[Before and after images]
———
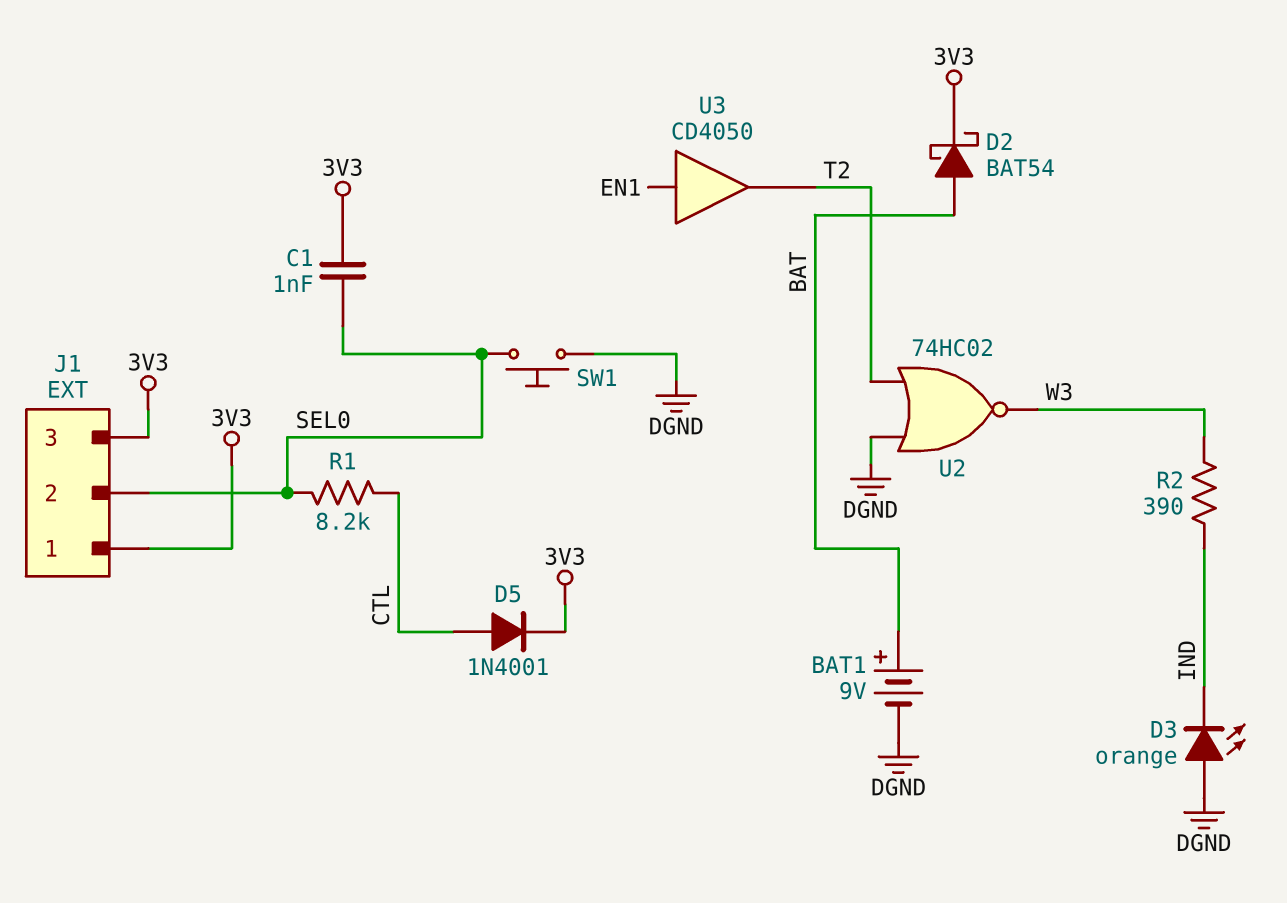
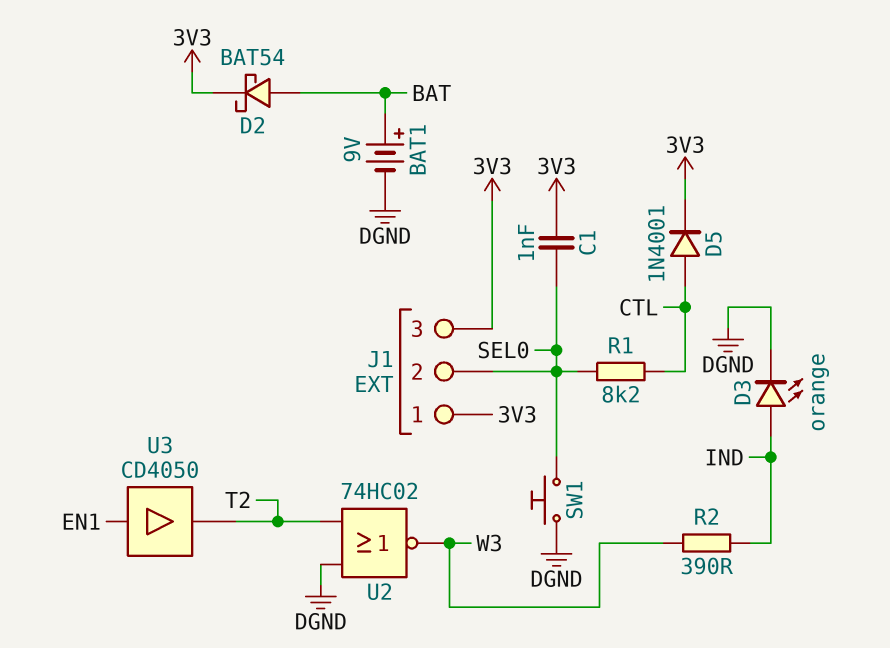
D3: LED orange (A DGND, K IND) -> LED orange (A IND, K DGND)

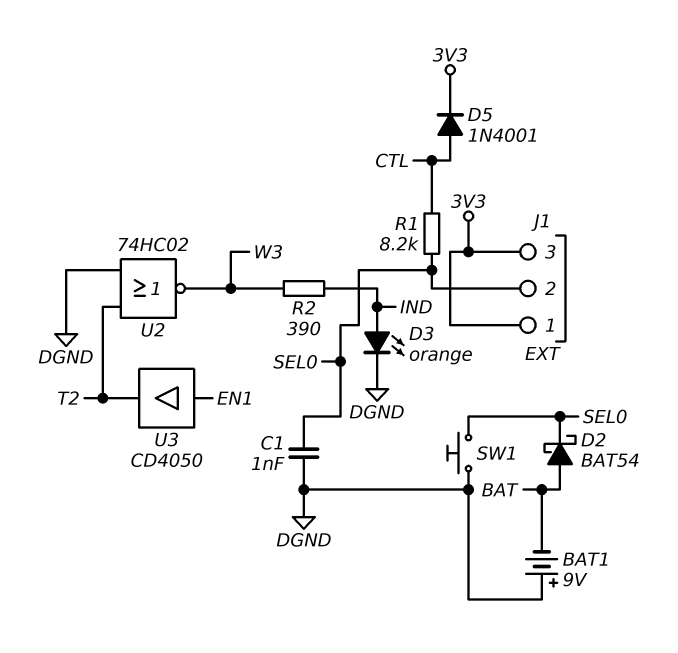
BAT1: 9V (plus BAT, minus DGND) -> 9V (plus DGND, minus BAT)
C1: 1nF (3V3, SEL0) -> 1nF (DGND, SEL0)
D2: schottky BAT54 (A BAT, K 3V3) -> schottky BAT54 (A BAT, K SEL0)

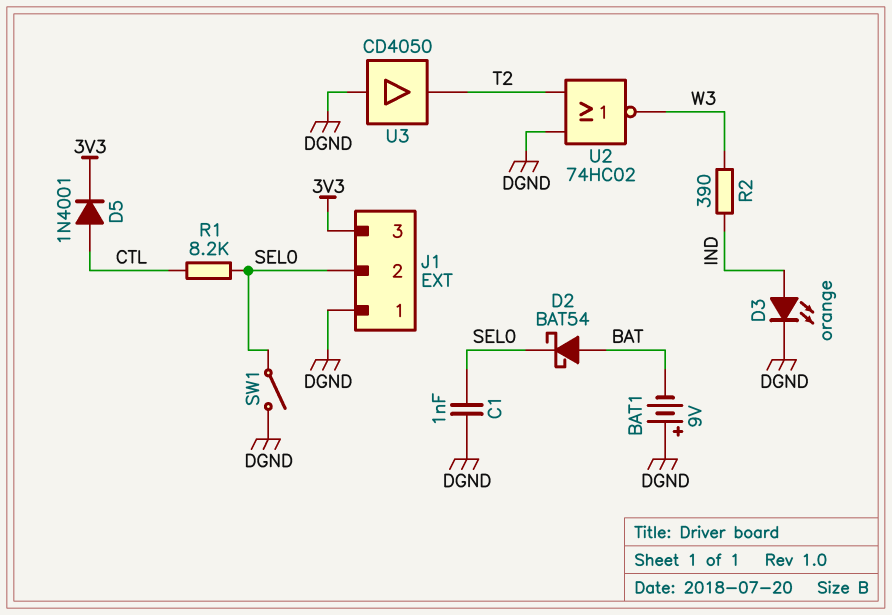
J1 pin 1: 3V3 -> DGND
SW1: button (DGND, SEL0) -> switch (DGND, SEL0)
U3: buffer CD4050 (in EN1, out T2) -> buffer CD4050 (in DGND, out T2)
———
Scanning the data above, count the lines in which the string "DGND" occurs and state only the count.

6